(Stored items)
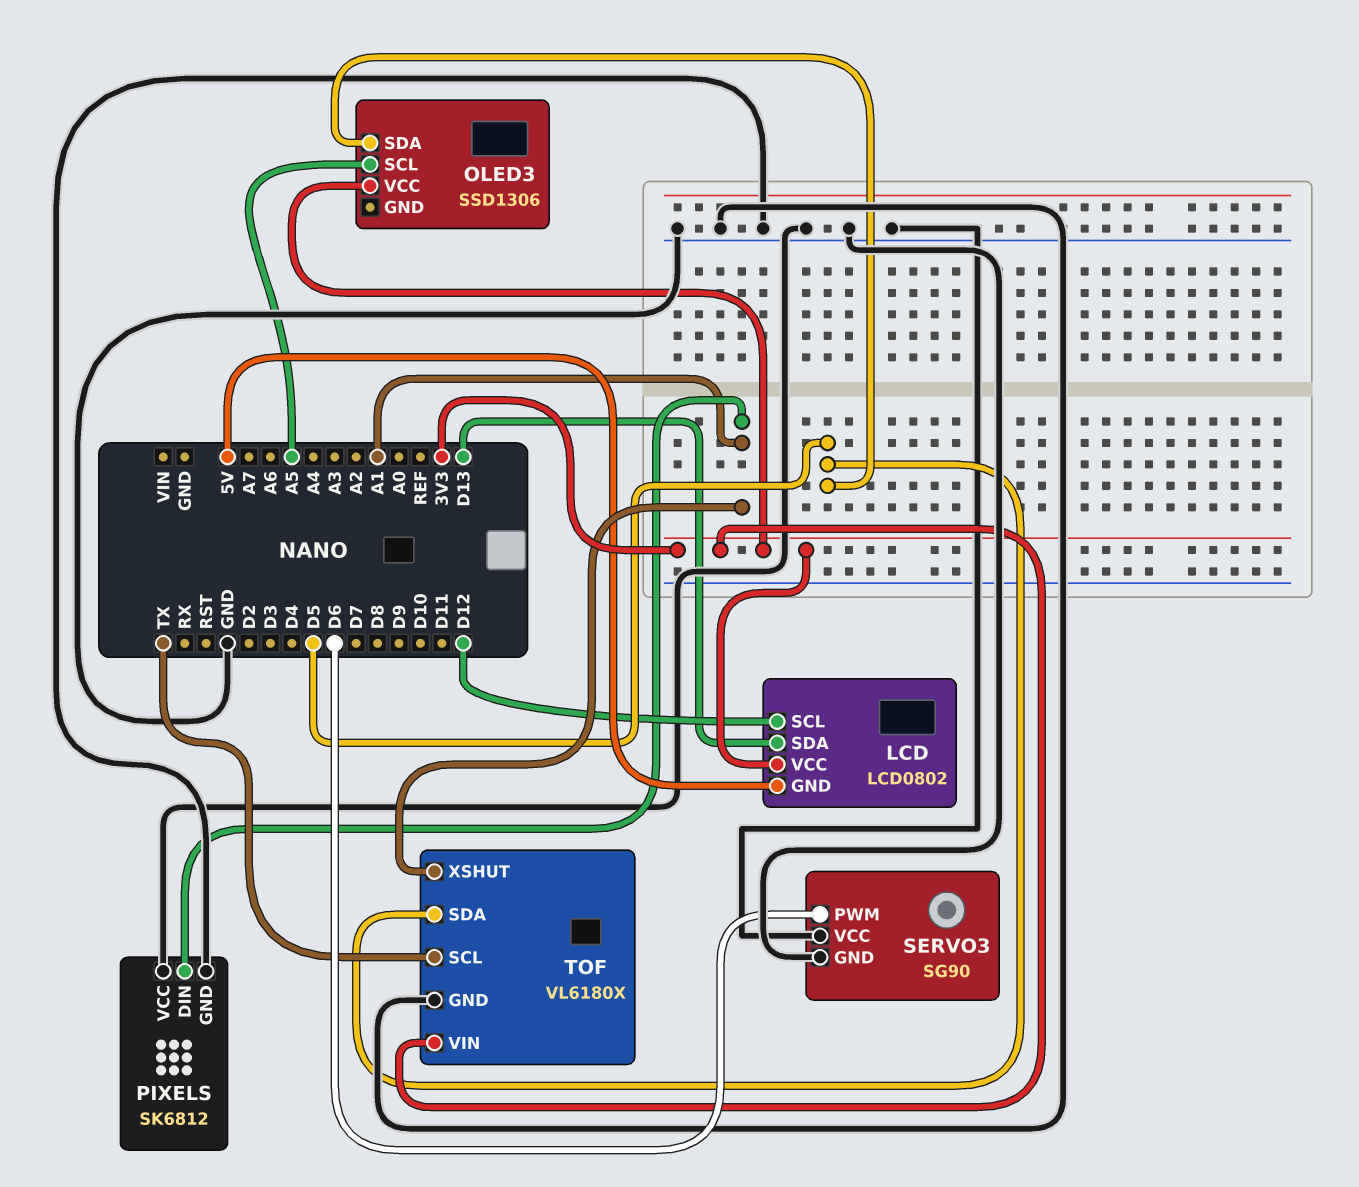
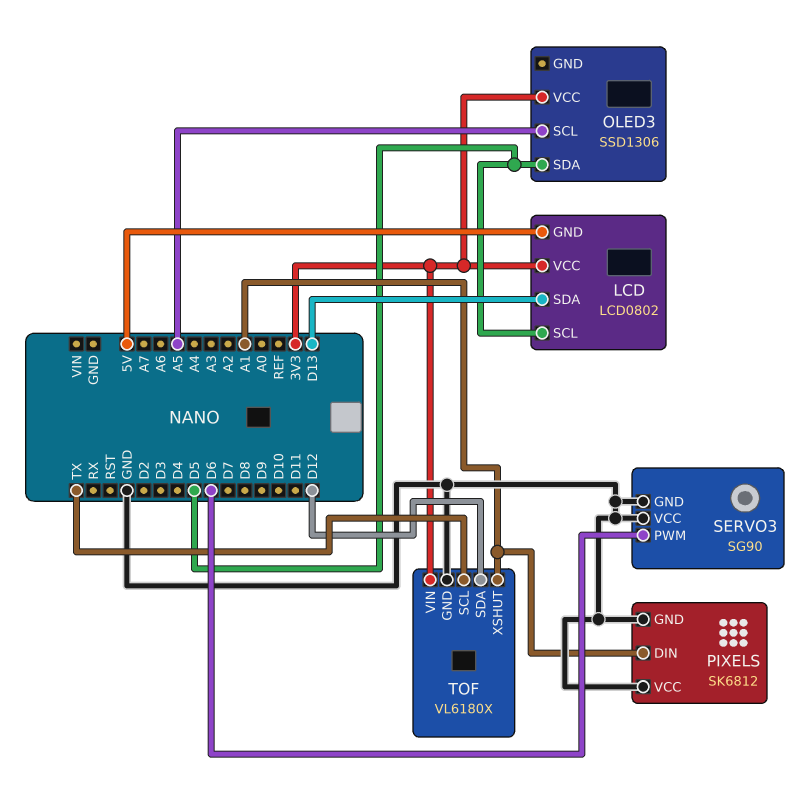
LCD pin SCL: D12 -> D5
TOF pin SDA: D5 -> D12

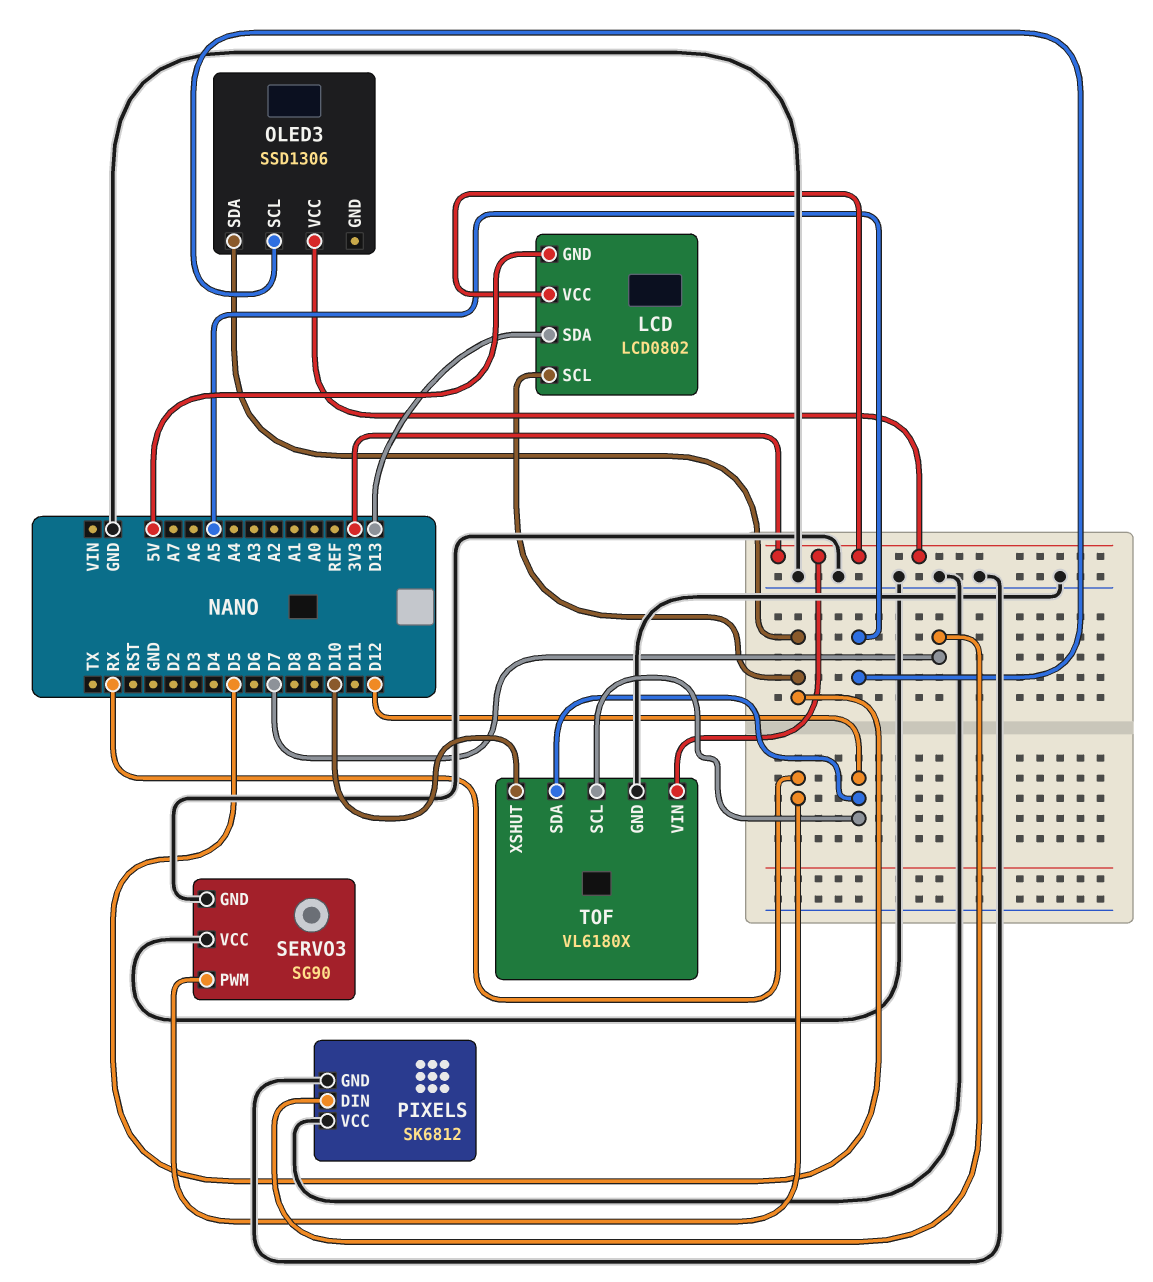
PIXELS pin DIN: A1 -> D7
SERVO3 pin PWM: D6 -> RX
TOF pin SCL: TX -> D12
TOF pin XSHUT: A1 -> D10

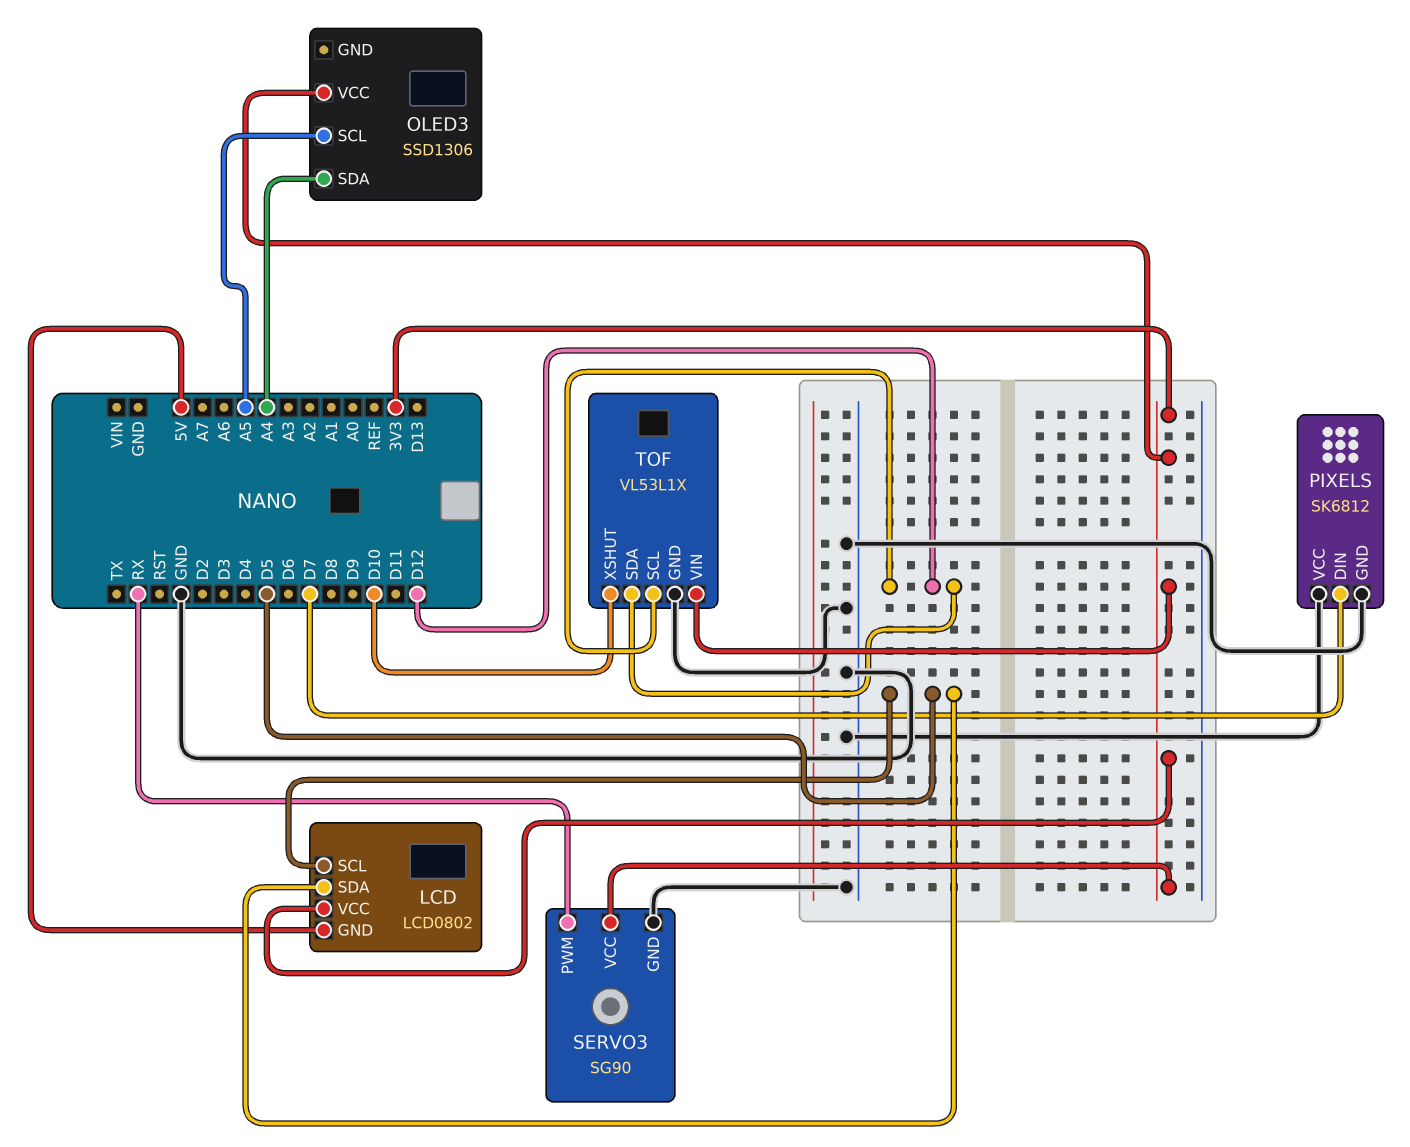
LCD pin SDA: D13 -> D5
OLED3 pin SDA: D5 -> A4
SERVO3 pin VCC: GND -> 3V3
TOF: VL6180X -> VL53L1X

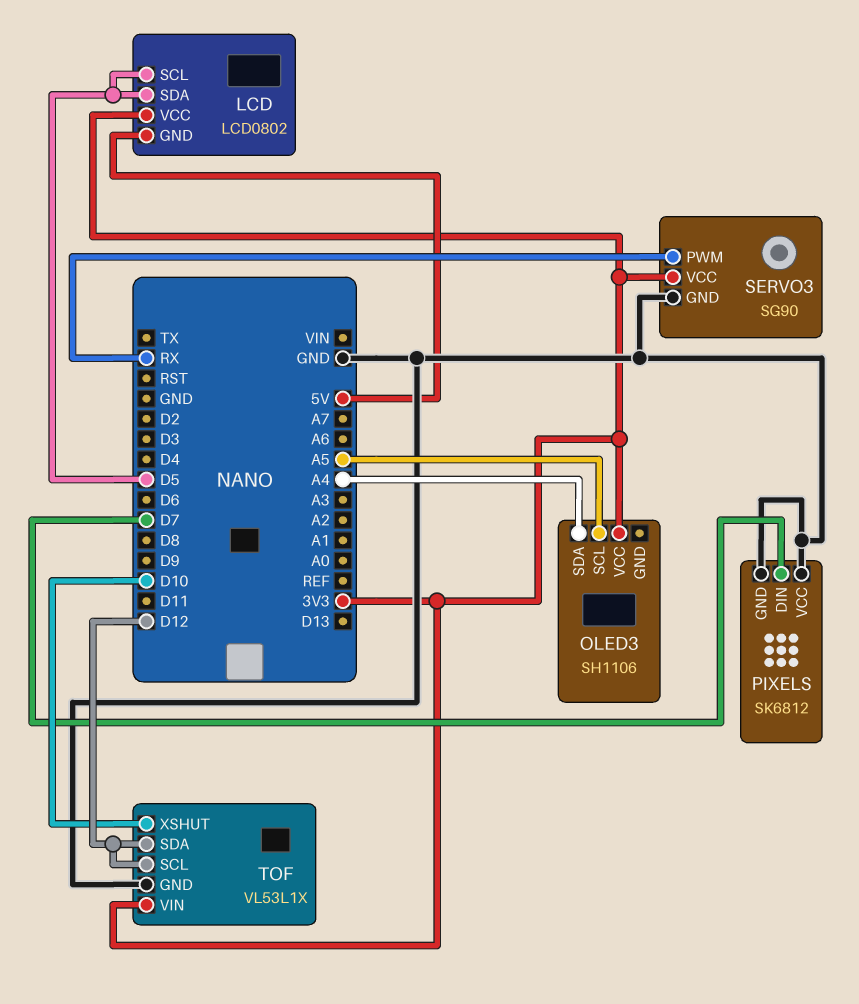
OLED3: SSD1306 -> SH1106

● Exercise aim
Transcribe every entry exactly, omitting pictures.

● Exercise output
LCD pin SCL: D12 -> D5
TOF pin SDA: D5 -> D12

PIXELS pin DIN: A1 -> D7
SERVO3 pin PWM: D6 -> RX
TOF pin SCL: TX -> D12
TOF pin XSHUT: A1 -> D10

LCD pin SDA: D13 -> D5
OLED3 pin SDA: D5 -> A4
SERVO3 pin VCC: GND -> 3V3
TOF: VL6180X -> VL53L1X

OLED3: SSD1306 -> SH1106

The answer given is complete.